#### [What needs to be done]
Format every line of the material below as a numbered list, leaving out any blank lines.

++++ Source material ++++

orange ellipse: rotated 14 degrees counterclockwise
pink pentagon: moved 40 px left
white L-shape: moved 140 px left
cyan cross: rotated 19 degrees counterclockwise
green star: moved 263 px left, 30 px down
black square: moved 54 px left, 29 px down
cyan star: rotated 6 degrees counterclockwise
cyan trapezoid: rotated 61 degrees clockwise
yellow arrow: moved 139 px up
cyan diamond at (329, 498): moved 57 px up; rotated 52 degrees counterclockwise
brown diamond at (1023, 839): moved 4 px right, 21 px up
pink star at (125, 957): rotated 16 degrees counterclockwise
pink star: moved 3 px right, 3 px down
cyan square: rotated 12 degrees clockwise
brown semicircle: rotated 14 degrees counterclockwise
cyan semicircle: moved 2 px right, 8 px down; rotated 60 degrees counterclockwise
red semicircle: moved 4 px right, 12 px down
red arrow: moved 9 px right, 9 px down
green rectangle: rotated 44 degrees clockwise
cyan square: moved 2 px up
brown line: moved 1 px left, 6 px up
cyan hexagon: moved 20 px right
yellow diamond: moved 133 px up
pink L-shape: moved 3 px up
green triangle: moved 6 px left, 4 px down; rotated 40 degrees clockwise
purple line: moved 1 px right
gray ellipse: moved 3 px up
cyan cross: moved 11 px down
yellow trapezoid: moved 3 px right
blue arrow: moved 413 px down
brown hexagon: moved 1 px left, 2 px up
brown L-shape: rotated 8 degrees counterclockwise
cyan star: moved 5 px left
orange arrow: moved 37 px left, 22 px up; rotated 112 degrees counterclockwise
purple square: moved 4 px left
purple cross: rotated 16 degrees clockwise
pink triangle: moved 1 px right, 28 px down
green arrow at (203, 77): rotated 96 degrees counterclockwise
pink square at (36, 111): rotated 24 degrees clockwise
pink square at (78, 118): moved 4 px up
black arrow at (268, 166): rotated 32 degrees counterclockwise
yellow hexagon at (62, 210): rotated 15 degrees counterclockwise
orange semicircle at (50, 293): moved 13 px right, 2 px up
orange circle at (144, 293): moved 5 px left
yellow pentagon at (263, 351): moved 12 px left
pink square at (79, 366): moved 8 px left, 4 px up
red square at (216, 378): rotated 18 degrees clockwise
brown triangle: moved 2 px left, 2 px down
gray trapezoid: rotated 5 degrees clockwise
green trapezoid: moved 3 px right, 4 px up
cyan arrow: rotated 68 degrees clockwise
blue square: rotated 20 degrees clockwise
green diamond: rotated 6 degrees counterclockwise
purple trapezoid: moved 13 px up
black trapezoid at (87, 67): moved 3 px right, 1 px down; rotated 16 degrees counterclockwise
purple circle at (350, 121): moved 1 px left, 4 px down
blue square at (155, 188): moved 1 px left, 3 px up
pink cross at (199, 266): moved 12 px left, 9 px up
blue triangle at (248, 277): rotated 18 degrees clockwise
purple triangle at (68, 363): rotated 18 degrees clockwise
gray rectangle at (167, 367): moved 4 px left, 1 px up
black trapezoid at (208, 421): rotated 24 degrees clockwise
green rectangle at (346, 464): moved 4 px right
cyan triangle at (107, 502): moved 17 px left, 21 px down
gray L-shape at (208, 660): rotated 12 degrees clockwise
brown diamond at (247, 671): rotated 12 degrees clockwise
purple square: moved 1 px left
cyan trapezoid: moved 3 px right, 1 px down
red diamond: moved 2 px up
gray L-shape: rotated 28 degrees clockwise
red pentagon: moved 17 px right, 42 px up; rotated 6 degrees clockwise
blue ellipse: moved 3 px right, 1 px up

++++

#### [Solution]
1. orange ellipse: rotated 14 degrees counterclockwise
2. pink pentagon: moved 40 px left
3. white L-shape: moved 140 px left
4. cyan cross: rotated 19 degrees counterclockwise
5. green star: moved 263 px left, 30 px down
6. black square: moved 54 px left, 29 px down
7. cyan star: rotated 6 degrees counterclockwise
8. cyan trapezoid: rotated 61 degrees clockwise
9. yellow arrow: moved 139 px up
10. cyan diamond at (329, 498): moved 57 px up; rotated 52 degrees counterclockwise
11. brown diamond at (1023, 839): moved 4 px right, 21 px up
12. pink star at (125, 957): rotated 16 degrees counterclockwise
13. pink star: moved 3 px right, 3 px down
14. cyan square: rotated 12 degrees clockwise
15. brown semicircle: rotated 14 degrees counterclockwise
16. cyan semicircle: moved 2 px right, 8 px down; rotated 60 degrees counterclockwise
17. red semicircle: moved 4 px right, 12 px down
18. red arrow: moved 9 px right, 9 px down
19. green rectangle: rotated 44 degrees clockwise
20. cyan square: moved 2 px up
21. brown line: moved 1 px left, 6 px up
22. cyan hexagon: moved 20 px right
23. yellow diamond: moved 133 px up
24. pink L-shape: moved 3 px up
25. green triangle: moved 6 px left, 4 px down; rotated 40 degrees clockwise
26. purple line: moved 1 px right
27. gray ellipse: moved 3 px up
28. cyan cross: moved 11 px down
29. yellow trapezoid: moved 3 px right
30. blue arrow: moved 413 px down
31. brown hexagon: moved 1 px left, 2 px up
32. brown L-shape: rotated 8 degrees counterclockwise
33. cyan star: moved 5 px left
34. orange arrow: moved 37 px left, 22 px up; rotated 112 degrees counterclockwise
35. purple square: moved 4 px left
36. purple cross: rotated 16 degrees clockwise
37. pink triangle: moved 1 px right, 28 px down
38. green arrow at (203, 77): rotated 96 degrees counterclockwise
39. pink square at (36, 111): rotated 24 degrees clockwise
40. pink square at (78, 118): moved 4 px up
41. black arrow at (268, 166): rotated 32 degrees counterclockwise
42. yellow hexagon at (62, 210): rotated 15 degrees counterclockwise
43. orange semicircle at (50, 293): moved 13 px right, 2 px up
44. orange circle at (144, 293): moved 5 px left
45. yellow pentagon at (263, 351): moved 12 px left
46. pink square at (79, 366): moved 8 px left, 4 px up
47. red square at (216, 378): rotated 18 degrees clockwise
48. brown triangle: moved 2 px left, 2 px down
49. gray trapezoid: rotated 5 degrees clockwise
50. green trapezoid: moved 3 px right, 4 px up
51. cyan arrow: rotated 68 degrees clockwise
52. blue square: rotated 20 degrees clockwise
53. green diamond: rotated 6 degrees counterclockwise
54. purple trapezoid: moved 13 px up
55. black trapezoid at (87, 67): moved 3 px right, 1 px down; rotated 16 degrees counterclockwise
56. purple circle at (350, 121): moved 1 px left, 4 px down
57. blue square at (155, 188): moved 1 px left, 3 px up
58. pink cross at (199, 266): moved 12 px left, 9 px up
59. blue triangle at (248, 277): rotated 18 degrees clockwise
60. purple triangle at (68, 363): rotated 18 degrees clockwise
61. gray rectangle at (167, 367): moved 4 px left, 1 px up
62. black trapezoid at (208, 421): rotated 24 degrees clockwise
63. green rectangle at (346, 464): moved 4 px right
64. cyan triangle at (107, 502): moved 17 px left, 21 px down
65. gray L-shape at (208, 660): rotated 12 degrees clockwise
66. brown diamond at (247, 671): rotated 12 degrees clockwise
67. purple square: moved 1 px left
68. cyan trapezoid: moved 3 px right, 1 px down
69. red diamond: moved 2 px up
70. gray L-shape: rotated 28 degrees clockwise
71. red pentagon: moved 17 px right, 42 px up; rotated 6 degrees clockwise
72. blue ellipse: moved 3 px right, 1 px up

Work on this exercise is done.